# WHAT YOU HAVE TO DO:
Restate word for word the line containing "D2: schottky 1N5819 (A LX, K +9V) -> none" and all remaining lines of the entries below.
╭──
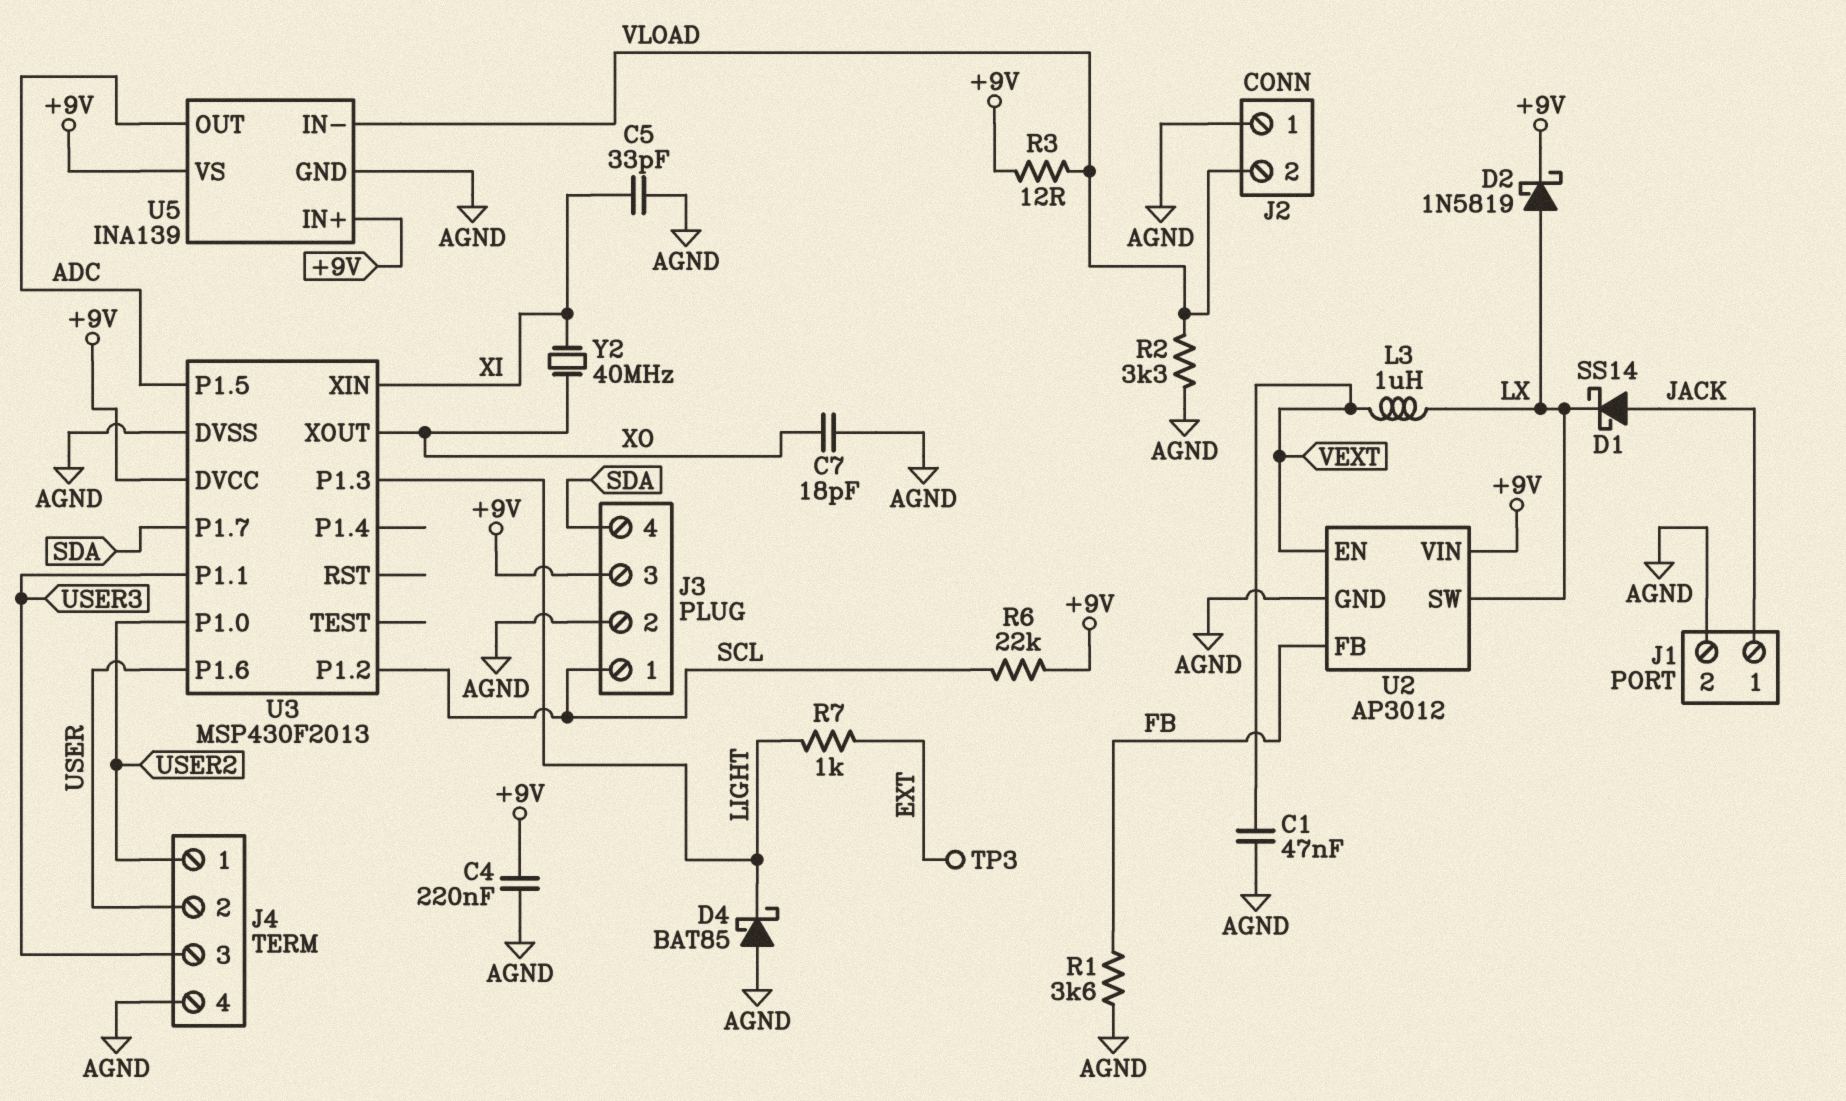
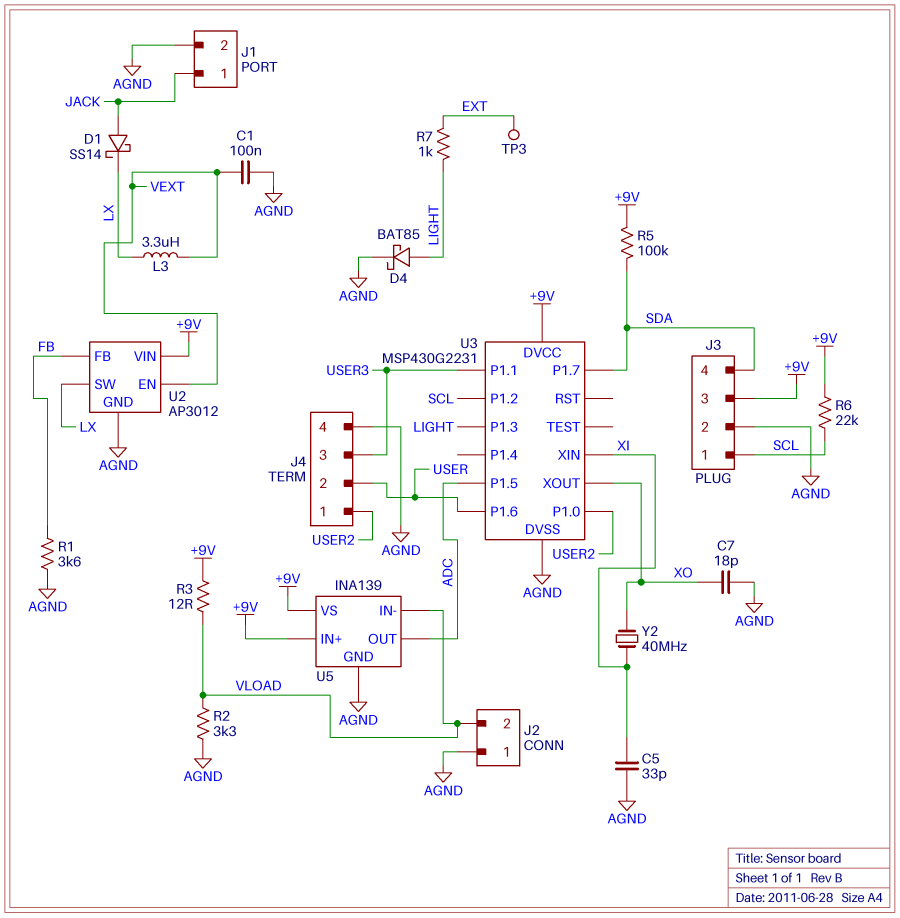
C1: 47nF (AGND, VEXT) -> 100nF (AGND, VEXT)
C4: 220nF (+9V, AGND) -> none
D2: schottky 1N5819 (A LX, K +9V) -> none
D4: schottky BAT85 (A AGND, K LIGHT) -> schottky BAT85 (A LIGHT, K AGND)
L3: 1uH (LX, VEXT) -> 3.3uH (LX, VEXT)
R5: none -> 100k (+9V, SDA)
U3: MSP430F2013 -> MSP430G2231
╰──
# WRITTEN ANSWER:
D2: schottky 1N5819 (A LX, K +9V) -> none
D4: schottky BAT85 (A AGND, K LIGHT) -> schottky BAT85 (A LIGHT, K AGND)
L3: 1uH (LX, VEXT) -> 3.3uH (LX, VEXT)
R5: none -> 100k (+9V, SDA)
U3: MSP430F2013 -> MSP430G2231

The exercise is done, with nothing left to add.